Supplied material START

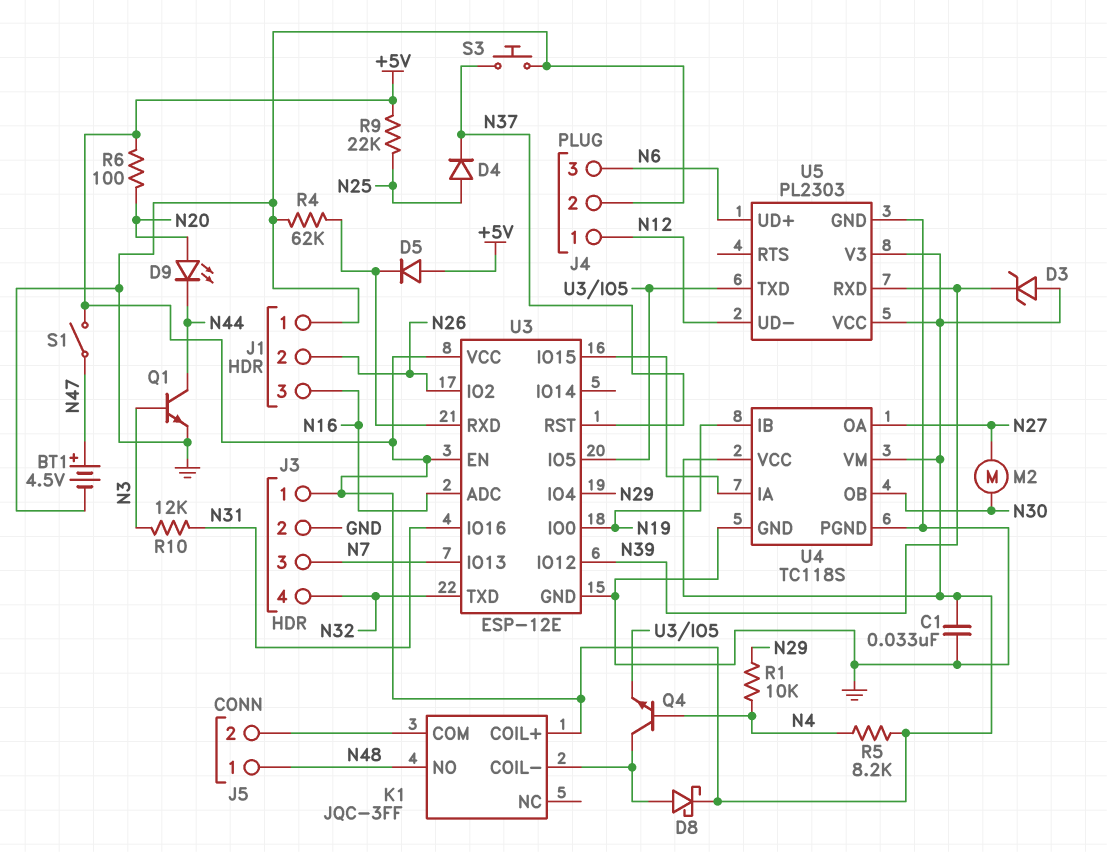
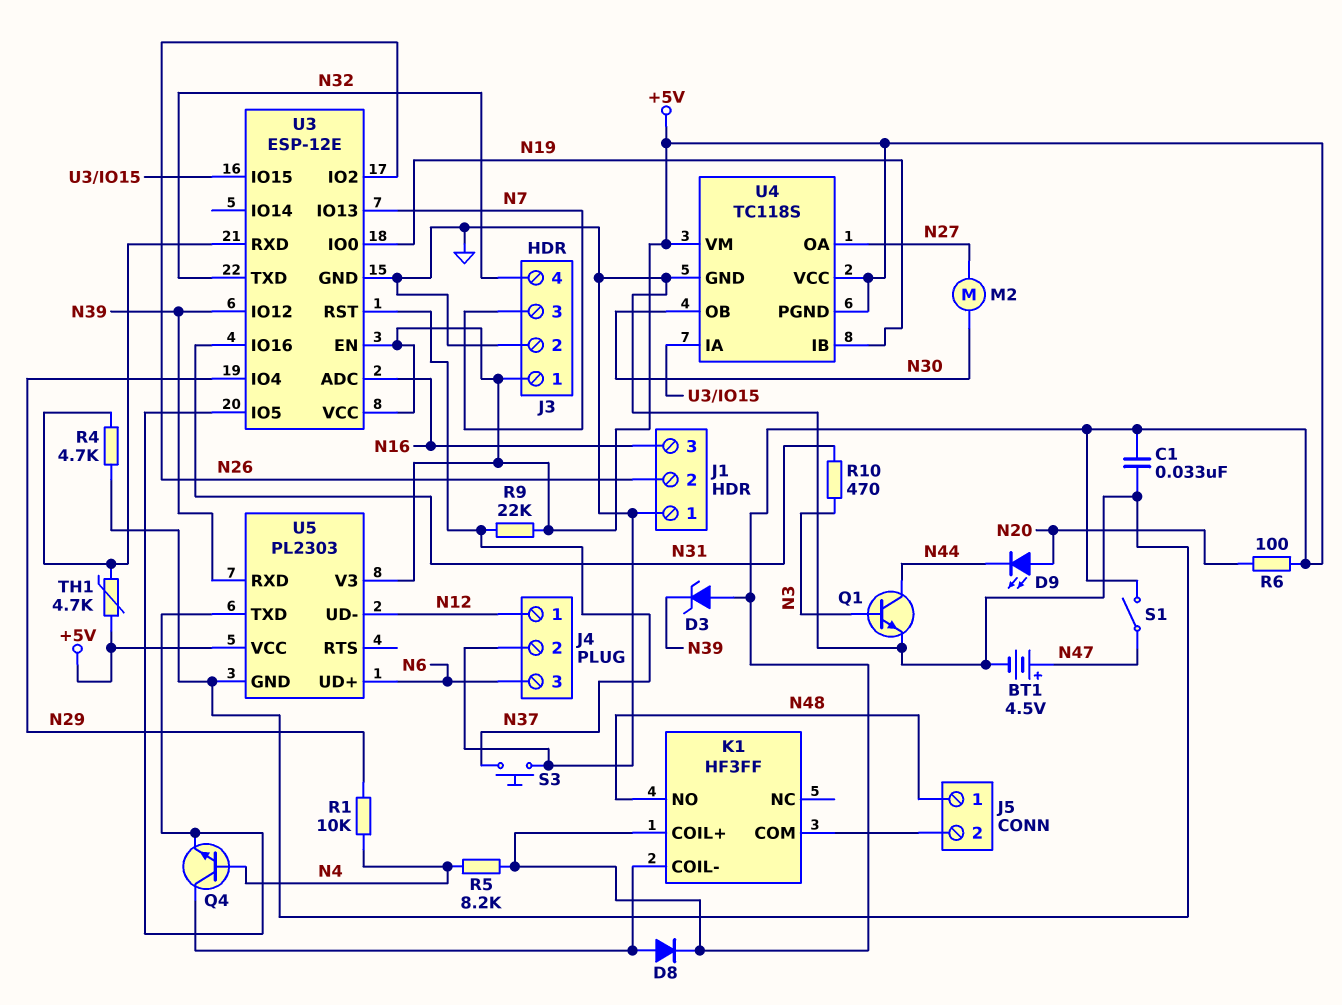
D4: diode (A N25, K N37) -> none
D5: diode (A +5V, K U3/RXD) -> none
D8: schottky (A K1/COIL-, K +5V) -> diode (A K1/COIL-, K +5V)
K1: JQC-3FF -> HF3FF
R4: 62k (GND, U3/RXD) -> 4.7k (GND, U3/RXD)
R9: 22k (+5V, N25) -> 22k (+5V, N37)
R10: 12k (N3, N31) -> 470 (N3, N31)
TH1: none -> 4.7k (+5V, U3/RXD)
U4 pin PGND: GND -> +5V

Supplied material END

Now transcribe all the entries above exactly, so that no picture is carried over.

**Solved problem:**
D4: diode (A N25, K N37) -> none
D5: diode (A +5V, K U3/RXD) -> none
D8: schottky (A K1/COIL-, K +5V) -> diode (A K1/COIL-, K +5V)
K1: JQC-3FF -> HF3FF
R4: 62k (GND, U3/RXD) -> 4.7k (GND, U3/RXD)
R9: 22k (+5V, N25) -> 22k (+5V, N37)
R10: 12k (N3, N31) -> 470 (N3, N31)
TH1: none -> 4.7k (+5V, U3/RXD)
U4 pin PGND: GND -> +5V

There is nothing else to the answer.